Word for word, please restate the lines from the beginning of the data through the line in which "brown trophy: 4 -> 0" appears.
Segment Start: RAW DATA
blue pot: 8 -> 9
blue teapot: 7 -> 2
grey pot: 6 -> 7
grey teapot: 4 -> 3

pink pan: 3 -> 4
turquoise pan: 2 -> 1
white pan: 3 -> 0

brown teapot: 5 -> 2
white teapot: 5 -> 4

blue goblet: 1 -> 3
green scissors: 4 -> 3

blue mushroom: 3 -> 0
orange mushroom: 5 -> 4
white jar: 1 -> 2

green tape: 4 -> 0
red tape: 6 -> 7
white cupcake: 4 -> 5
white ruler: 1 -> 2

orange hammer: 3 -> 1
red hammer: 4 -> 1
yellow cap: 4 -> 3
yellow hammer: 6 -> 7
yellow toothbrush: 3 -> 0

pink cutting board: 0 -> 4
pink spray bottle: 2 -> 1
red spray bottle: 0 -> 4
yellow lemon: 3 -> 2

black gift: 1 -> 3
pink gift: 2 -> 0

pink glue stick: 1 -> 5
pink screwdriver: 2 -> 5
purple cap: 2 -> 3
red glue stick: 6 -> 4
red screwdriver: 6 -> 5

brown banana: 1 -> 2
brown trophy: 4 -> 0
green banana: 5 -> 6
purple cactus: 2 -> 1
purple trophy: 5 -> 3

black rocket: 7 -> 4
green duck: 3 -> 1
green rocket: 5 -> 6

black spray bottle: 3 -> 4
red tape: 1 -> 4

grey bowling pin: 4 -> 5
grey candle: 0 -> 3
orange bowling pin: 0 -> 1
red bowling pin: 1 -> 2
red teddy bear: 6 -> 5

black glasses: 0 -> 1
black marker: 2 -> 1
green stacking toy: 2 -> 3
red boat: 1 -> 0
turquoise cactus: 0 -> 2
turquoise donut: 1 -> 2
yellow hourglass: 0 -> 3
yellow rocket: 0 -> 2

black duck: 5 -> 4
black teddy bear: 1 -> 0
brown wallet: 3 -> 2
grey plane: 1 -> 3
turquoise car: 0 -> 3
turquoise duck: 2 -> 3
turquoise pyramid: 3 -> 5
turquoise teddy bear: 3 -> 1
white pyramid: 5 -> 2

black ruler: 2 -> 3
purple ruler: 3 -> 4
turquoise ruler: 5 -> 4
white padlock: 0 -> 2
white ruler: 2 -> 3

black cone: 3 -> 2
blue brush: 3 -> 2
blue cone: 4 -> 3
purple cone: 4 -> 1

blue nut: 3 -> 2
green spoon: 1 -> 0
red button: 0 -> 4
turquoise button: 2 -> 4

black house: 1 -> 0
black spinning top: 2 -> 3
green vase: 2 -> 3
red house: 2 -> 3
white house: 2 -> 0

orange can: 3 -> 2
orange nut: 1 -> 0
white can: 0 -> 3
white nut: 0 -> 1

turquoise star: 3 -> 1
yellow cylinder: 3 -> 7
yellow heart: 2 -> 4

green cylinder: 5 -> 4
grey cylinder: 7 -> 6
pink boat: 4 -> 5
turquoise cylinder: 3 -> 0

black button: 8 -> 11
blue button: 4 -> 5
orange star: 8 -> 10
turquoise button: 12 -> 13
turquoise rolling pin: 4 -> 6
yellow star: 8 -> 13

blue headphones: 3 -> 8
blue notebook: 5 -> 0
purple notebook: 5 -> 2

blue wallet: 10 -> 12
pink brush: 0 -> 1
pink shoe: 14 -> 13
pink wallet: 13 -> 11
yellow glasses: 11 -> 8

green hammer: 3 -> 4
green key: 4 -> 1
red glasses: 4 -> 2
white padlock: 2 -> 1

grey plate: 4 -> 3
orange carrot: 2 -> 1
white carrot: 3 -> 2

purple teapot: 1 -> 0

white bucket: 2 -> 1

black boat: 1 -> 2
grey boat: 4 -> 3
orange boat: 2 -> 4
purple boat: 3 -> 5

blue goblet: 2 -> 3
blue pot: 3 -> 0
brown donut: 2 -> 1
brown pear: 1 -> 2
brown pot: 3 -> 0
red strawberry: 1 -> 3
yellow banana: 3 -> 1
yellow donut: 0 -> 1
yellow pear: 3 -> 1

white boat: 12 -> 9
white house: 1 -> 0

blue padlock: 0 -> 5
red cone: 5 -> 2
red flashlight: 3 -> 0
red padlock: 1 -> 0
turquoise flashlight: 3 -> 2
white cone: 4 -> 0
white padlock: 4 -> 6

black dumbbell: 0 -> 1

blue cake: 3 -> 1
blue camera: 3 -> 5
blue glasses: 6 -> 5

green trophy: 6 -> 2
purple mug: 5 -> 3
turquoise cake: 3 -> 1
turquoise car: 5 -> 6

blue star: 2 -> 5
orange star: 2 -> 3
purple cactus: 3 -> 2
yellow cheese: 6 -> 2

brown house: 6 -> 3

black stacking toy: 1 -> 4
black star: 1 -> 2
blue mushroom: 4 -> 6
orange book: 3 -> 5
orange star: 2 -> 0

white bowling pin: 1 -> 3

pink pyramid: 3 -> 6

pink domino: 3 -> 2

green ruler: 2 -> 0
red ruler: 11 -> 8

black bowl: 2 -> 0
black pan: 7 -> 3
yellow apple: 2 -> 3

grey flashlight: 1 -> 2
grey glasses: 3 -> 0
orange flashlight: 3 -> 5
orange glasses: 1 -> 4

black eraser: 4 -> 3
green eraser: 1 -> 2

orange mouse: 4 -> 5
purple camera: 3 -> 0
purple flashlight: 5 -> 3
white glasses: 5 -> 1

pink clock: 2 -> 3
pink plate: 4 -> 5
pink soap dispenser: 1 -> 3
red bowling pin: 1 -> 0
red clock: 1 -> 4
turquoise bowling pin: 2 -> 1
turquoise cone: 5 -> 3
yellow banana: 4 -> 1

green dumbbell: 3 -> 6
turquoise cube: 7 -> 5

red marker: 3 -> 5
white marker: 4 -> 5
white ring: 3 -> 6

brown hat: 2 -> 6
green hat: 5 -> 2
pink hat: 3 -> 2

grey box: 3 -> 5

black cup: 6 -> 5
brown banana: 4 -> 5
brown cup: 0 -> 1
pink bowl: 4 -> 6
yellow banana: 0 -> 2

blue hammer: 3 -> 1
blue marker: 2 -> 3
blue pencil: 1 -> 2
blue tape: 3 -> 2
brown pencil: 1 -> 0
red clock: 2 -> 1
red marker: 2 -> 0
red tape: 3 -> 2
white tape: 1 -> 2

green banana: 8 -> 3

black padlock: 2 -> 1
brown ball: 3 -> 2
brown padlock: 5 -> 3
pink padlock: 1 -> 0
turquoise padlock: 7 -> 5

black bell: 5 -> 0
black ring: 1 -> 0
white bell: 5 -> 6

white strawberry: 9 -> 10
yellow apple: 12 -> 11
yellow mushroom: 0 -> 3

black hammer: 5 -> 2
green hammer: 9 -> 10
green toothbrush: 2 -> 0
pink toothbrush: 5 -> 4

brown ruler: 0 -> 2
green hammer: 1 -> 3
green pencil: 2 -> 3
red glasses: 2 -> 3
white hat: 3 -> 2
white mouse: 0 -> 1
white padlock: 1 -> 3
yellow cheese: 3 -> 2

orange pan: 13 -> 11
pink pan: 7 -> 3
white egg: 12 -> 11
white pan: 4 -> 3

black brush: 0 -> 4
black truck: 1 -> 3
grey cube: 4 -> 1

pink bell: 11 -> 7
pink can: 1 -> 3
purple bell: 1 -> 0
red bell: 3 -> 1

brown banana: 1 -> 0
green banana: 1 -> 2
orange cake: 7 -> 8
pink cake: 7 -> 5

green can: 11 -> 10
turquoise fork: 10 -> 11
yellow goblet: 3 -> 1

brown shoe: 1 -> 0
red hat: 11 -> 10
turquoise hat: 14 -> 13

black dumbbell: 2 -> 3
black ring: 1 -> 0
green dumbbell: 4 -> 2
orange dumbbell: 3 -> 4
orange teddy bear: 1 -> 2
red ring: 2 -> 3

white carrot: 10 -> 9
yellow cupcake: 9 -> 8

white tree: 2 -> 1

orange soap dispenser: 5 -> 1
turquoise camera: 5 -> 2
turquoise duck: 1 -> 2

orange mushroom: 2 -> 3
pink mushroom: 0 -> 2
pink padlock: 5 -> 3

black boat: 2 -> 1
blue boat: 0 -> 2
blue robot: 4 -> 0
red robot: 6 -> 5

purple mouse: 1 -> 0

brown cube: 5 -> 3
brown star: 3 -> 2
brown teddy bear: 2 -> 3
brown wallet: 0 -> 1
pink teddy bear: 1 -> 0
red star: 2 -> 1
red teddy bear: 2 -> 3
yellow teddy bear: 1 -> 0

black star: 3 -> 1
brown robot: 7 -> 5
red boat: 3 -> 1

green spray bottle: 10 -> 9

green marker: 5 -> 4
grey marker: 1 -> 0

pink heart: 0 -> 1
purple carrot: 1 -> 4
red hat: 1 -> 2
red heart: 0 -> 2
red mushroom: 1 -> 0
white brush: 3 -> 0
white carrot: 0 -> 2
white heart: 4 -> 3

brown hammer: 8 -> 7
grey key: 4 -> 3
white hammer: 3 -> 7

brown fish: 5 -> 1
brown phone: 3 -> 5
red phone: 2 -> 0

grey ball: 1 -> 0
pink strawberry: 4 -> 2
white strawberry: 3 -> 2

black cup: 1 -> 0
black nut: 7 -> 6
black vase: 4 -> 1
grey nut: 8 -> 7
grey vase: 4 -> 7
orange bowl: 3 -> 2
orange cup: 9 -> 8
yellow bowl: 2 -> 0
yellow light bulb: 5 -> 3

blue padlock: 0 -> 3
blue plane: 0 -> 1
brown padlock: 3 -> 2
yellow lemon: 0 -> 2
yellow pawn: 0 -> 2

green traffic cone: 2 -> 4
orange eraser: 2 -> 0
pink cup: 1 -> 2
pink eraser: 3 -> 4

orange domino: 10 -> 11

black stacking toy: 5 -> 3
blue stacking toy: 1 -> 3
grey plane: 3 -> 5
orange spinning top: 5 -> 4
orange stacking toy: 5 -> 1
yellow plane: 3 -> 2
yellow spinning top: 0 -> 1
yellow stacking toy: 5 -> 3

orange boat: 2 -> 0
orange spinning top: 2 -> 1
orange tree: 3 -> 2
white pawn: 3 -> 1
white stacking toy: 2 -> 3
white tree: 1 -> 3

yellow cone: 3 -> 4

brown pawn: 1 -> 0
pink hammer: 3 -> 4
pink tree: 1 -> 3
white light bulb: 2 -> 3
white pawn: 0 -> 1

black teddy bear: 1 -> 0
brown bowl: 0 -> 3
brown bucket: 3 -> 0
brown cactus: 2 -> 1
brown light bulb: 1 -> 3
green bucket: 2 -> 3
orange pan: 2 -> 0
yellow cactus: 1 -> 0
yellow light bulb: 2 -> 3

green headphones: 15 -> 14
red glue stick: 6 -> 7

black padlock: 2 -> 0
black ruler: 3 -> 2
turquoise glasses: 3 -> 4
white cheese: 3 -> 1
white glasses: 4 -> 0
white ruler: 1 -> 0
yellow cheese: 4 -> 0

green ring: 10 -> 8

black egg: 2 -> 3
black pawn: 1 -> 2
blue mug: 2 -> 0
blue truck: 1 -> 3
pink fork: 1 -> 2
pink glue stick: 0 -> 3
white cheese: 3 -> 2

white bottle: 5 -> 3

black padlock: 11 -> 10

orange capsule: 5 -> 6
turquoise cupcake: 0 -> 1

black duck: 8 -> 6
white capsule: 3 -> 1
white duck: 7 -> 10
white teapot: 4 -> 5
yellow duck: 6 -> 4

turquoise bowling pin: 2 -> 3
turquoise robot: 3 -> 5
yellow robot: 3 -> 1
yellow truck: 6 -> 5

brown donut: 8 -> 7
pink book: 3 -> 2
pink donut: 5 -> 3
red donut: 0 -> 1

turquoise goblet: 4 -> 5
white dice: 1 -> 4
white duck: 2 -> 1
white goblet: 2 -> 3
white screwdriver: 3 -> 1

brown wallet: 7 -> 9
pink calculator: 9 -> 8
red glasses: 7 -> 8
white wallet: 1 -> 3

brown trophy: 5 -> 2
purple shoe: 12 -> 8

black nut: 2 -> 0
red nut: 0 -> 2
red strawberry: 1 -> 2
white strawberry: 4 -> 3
Segment End: RAW DATA
ANSWER:
blue pot: 8 -> 9
blue teapot: 7 -> 2
grey pot: 6 -> 7
grey teapot: 4 -> 3

pink pan: 3 -> 4
turquoise pan: 2 -> 1
white pan: 3 -> 0

brown teapot: 5 -> 2
white teapot: 5 -> 4

blue goblet: 1 -> 3
green scissors: 4 -> 3

blue mushroom: 3 -> 0
orange mushroom: 5 -> 4
white jar: 1 -> 2

green tape: 4 -> 0
red tape: 6 -> 7
white cupcake: 4 -> 5
white ruler: 1 -> 2

orange hammer: 3 -> 1
red hammer: 4 -> 1
yellow cap: 4 -> 3
yellow hammer: 6 -> 7
yellow toothbrush: 3 -> 0

pink cutting board: 0 -> 4
pink spray bottle: 2 -> 1
red spray bottle: 0 -> 4
yellow lemon: 3 -> 2

black gift: 1 -> 3
pink gift: 2 -> 0

pink glue stick: 1 -> 5
pink screwdriver: 2 -> 5
purple cap: 2 -> 3
red glue stick: 6 -> 4
red screwdriver: 6 -> 5

brown banana: 1 -> 2
brown trophy: 4 -> 0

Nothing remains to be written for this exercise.